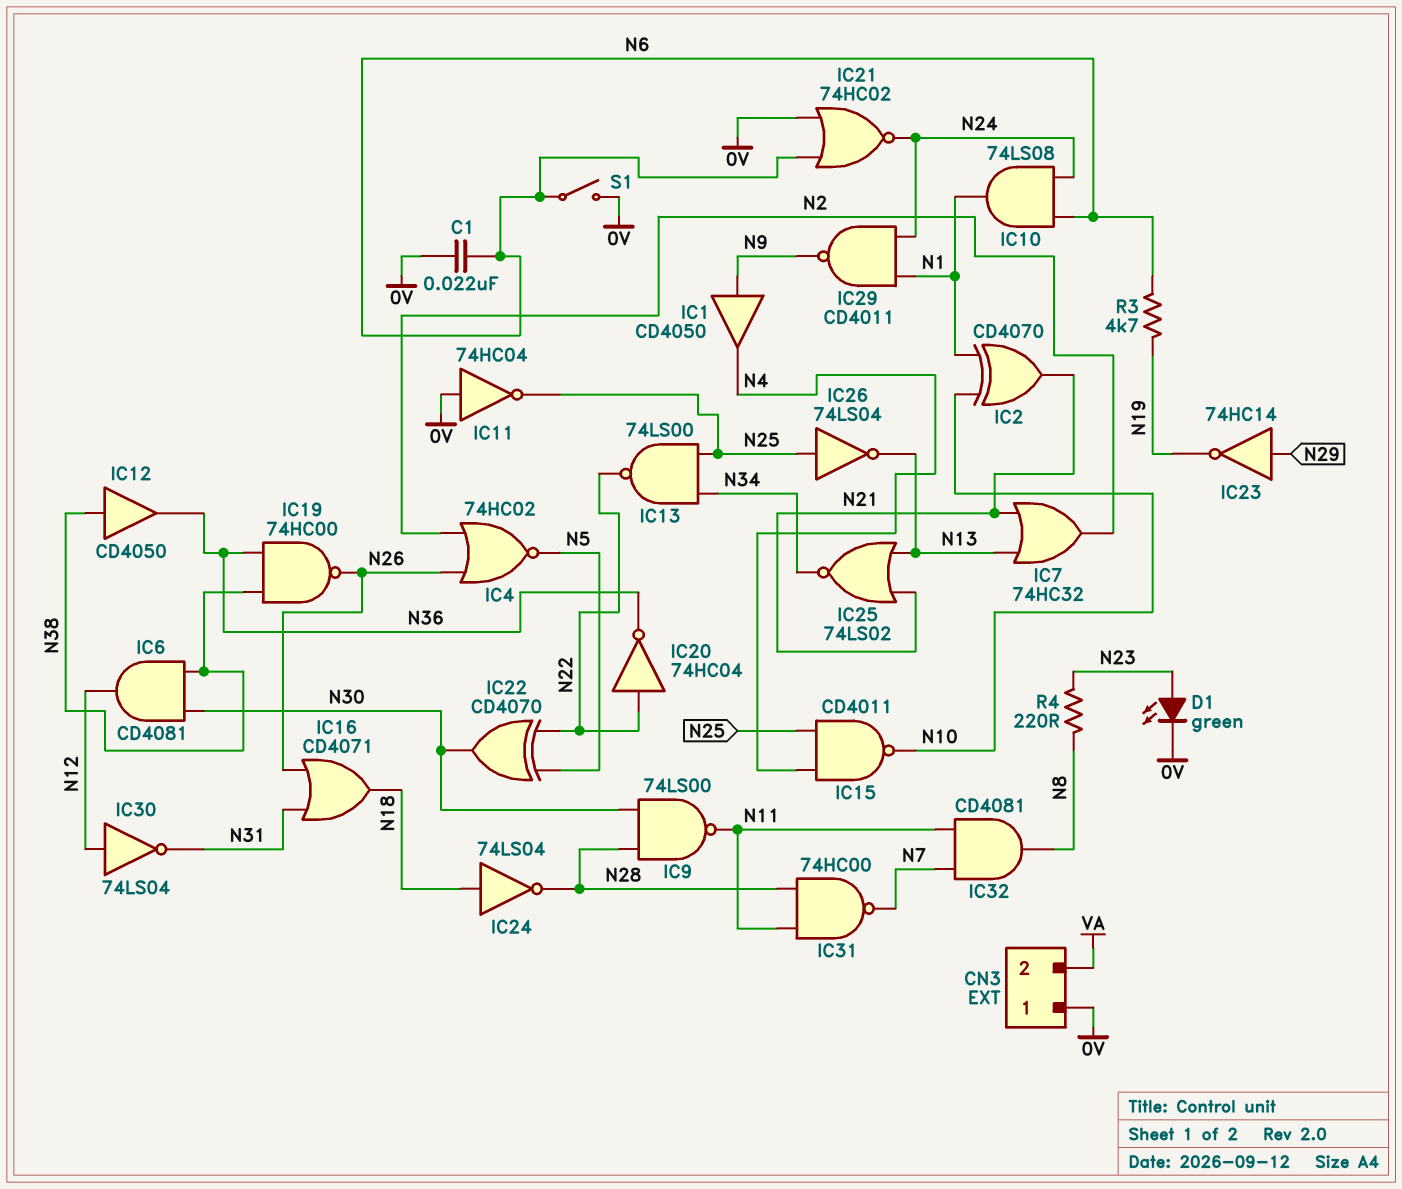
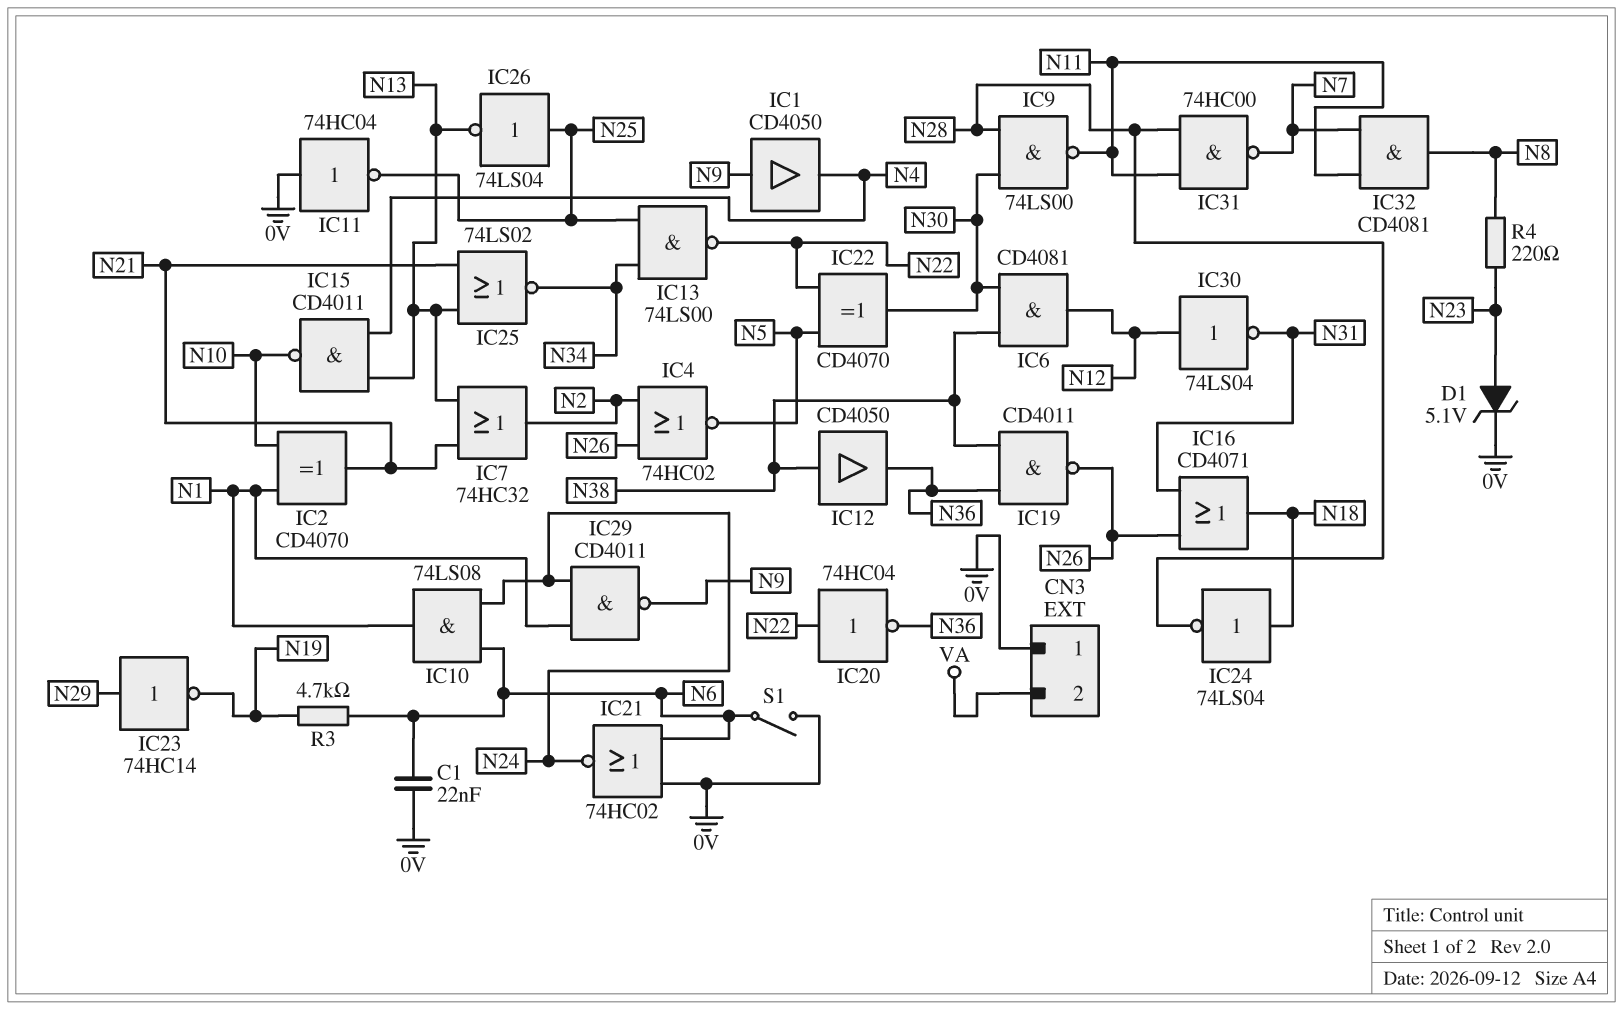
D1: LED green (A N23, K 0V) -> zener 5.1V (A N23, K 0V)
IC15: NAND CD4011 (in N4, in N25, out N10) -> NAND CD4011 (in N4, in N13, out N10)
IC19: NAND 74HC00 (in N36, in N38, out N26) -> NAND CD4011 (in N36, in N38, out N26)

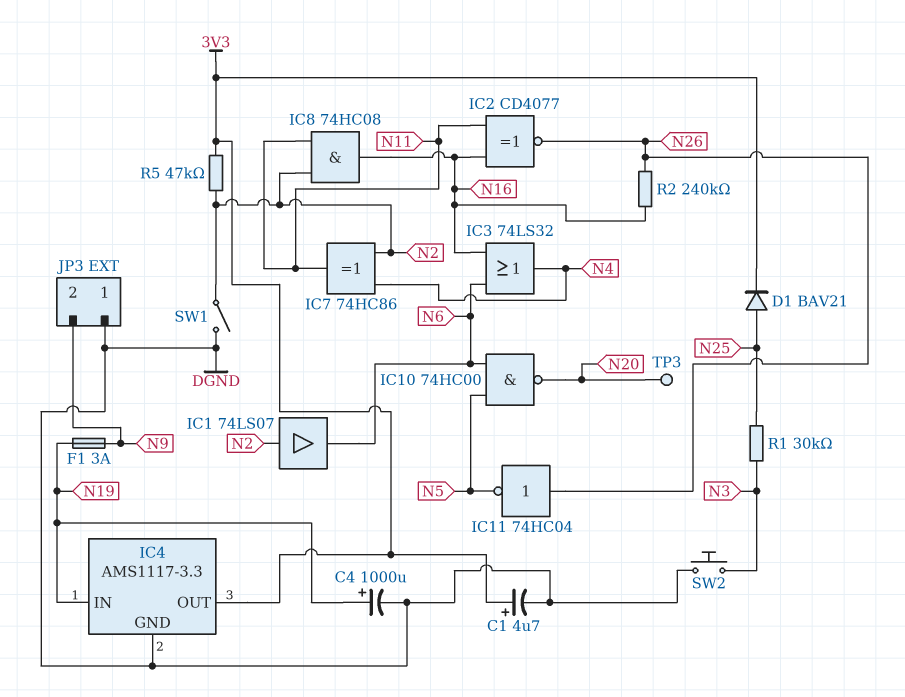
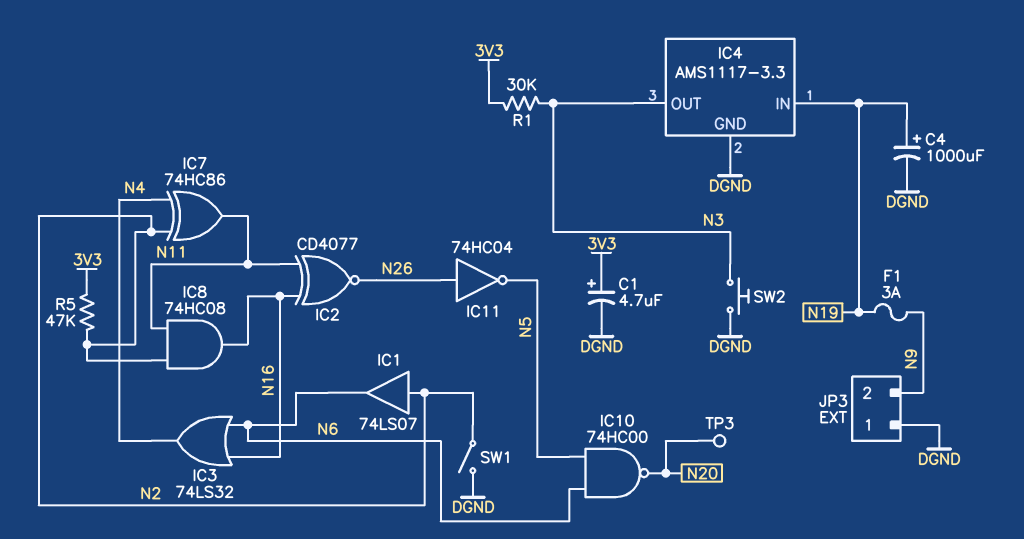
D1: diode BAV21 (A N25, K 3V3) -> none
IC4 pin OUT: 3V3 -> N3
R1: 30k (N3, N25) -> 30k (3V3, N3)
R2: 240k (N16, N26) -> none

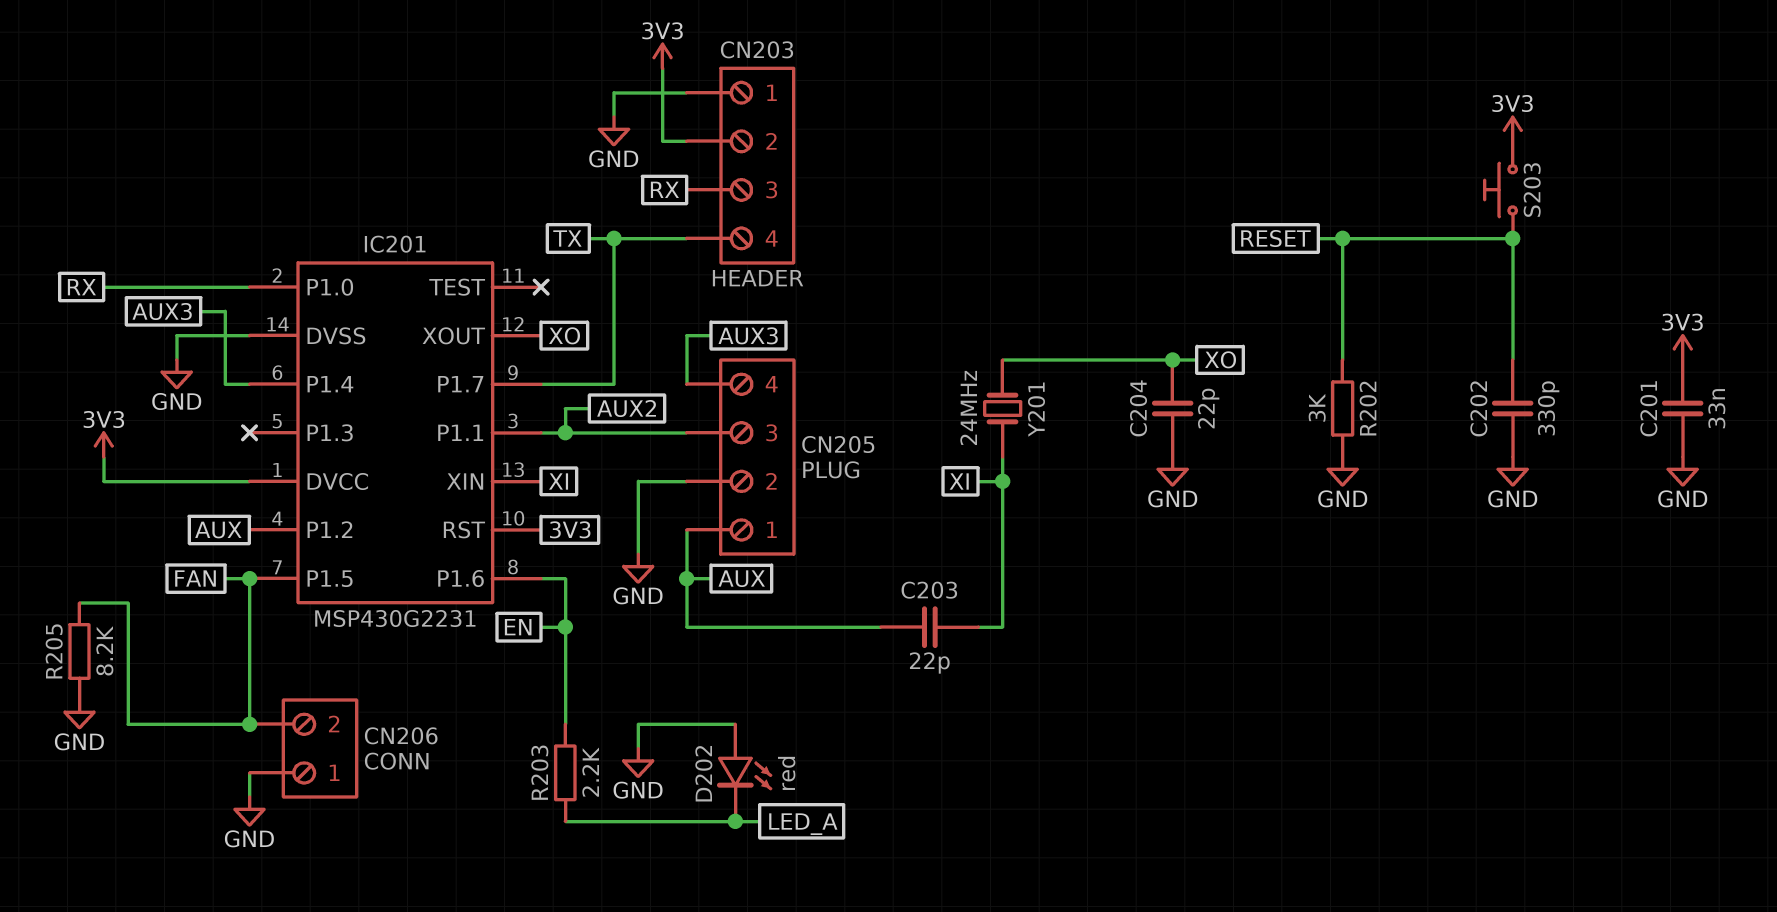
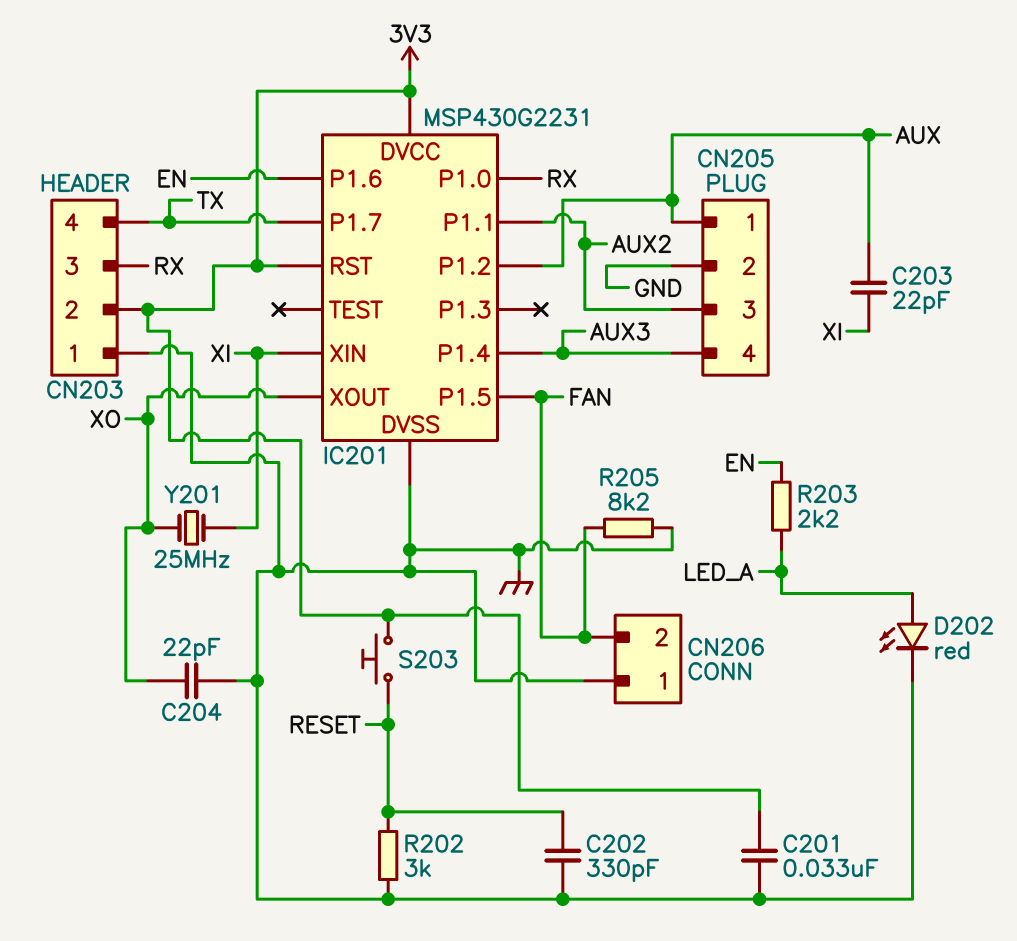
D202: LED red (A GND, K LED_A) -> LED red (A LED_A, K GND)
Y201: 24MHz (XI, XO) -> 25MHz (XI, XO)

__Brief__. Write out the entries above word for word. Do not include the pictures.

__Response area__.
D1: LED green (A N23, K 0V) -> zener 5.1V (A N23, K 0V)
IC15: NAND CD4011 (in N4, in N25, out N10) -> NAND CD4011 (in N4, in N13, out N10)
IC19: NAND 74HC00 (in N36, in N38, out N26) -> NAND CD4011 (in N36, in N38, out N26)

D1: diode BAV21 (A N25, K 3V3) -> none
IC4 pin OUT: 3V3 -> N3
R1: 30k (N3, N25) -> 30k (3V3, N3)
R2: 240k (N16, N26) -> none

D202: LED red (A GND, K LED_A) -> LED red (A LED_A, K GND)
Y201: 24MHz (XI, XO) -> 25MHz (XI, XO)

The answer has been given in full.